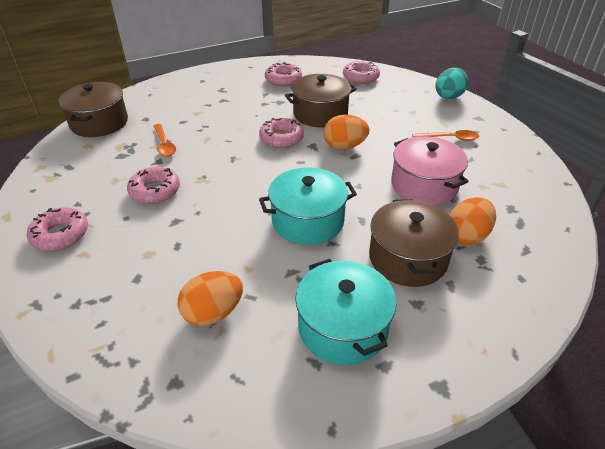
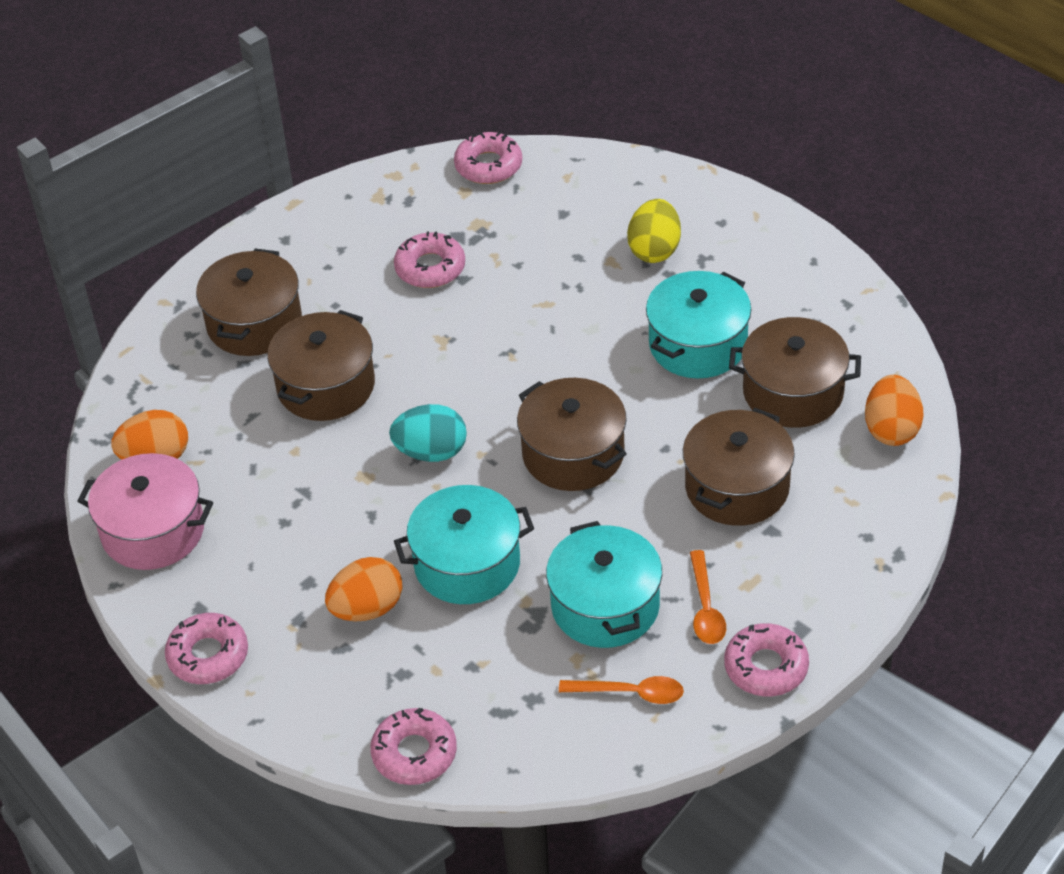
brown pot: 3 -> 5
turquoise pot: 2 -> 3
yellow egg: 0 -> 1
____
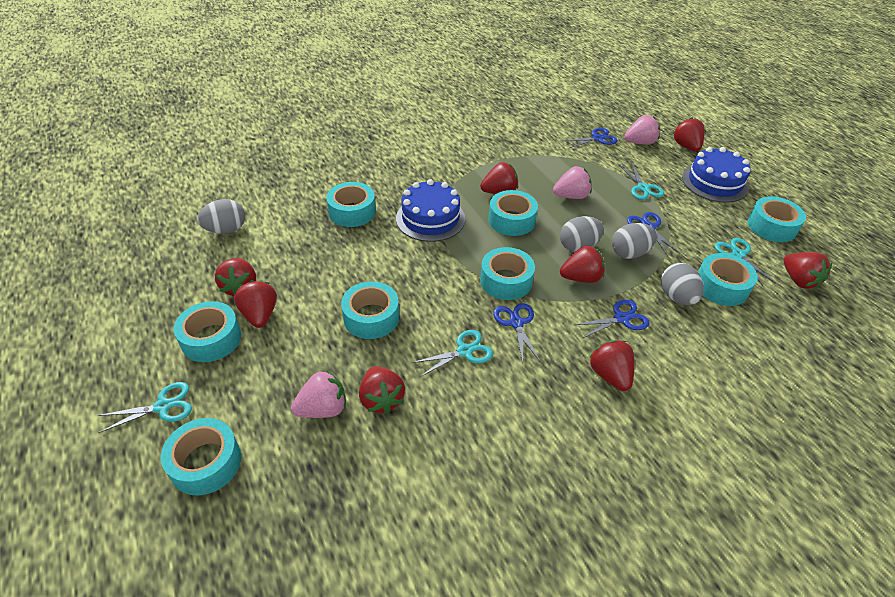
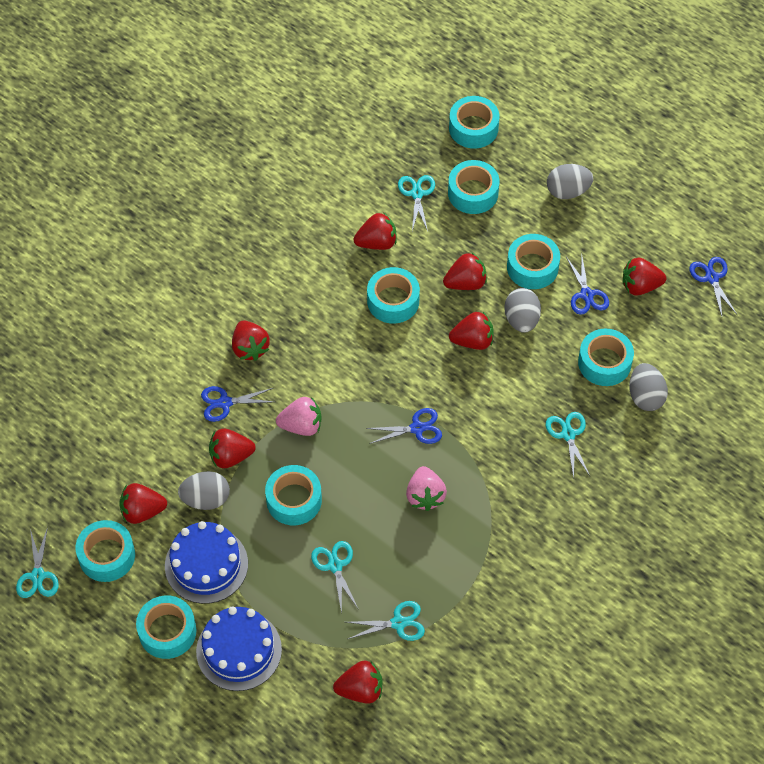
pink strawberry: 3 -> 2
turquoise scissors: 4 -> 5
____
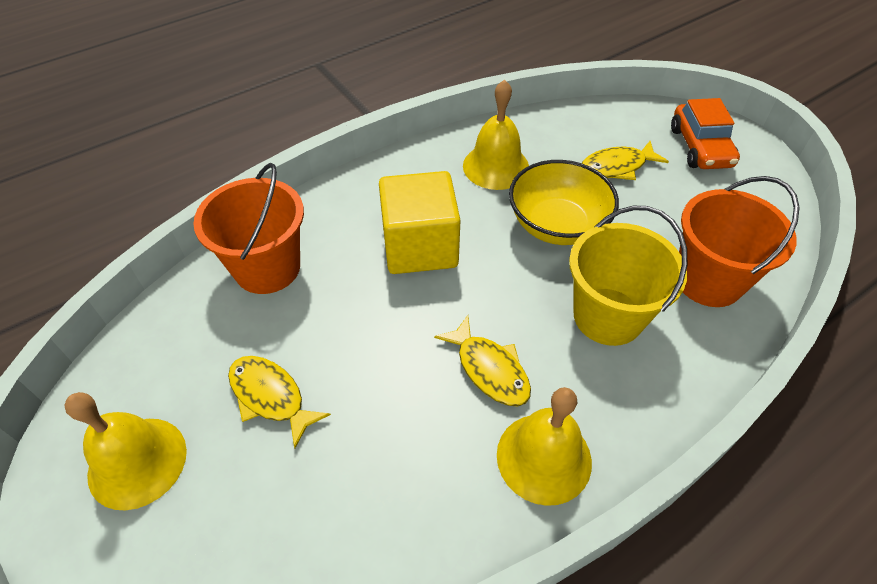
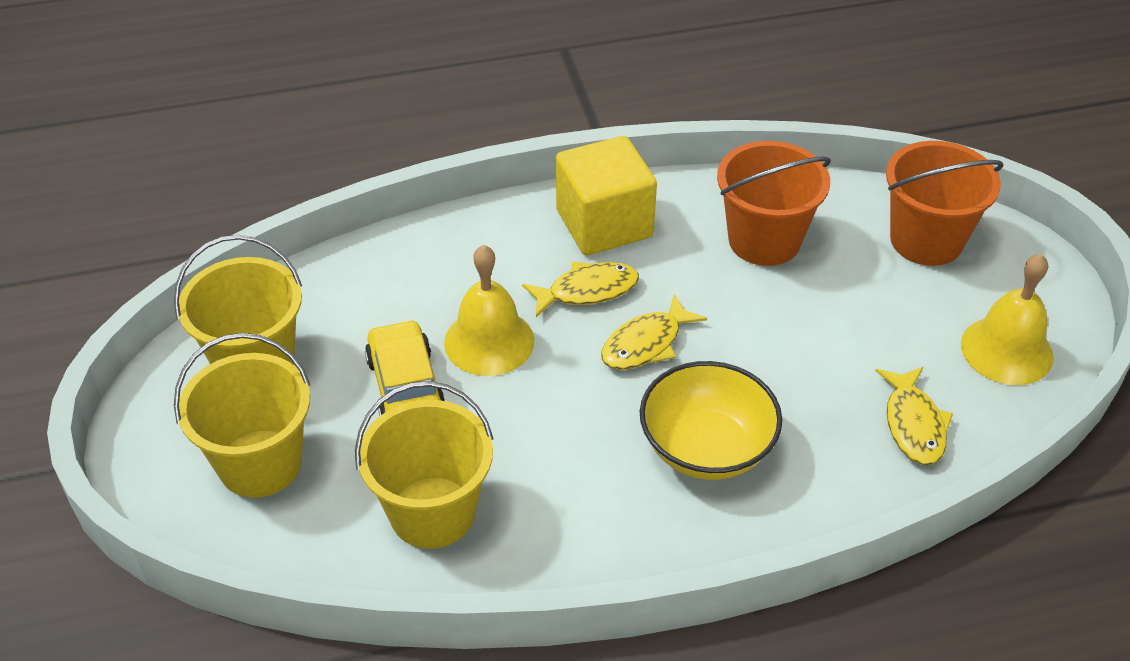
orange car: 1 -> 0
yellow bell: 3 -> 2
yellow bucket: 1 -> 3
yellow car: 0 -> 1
____
_Instructions to follow_
Show the lines above that have the word "turquoise".

_Response to the exercise_
turquoise pot: 2 -> 3
turquoise scissors: 4 -> 5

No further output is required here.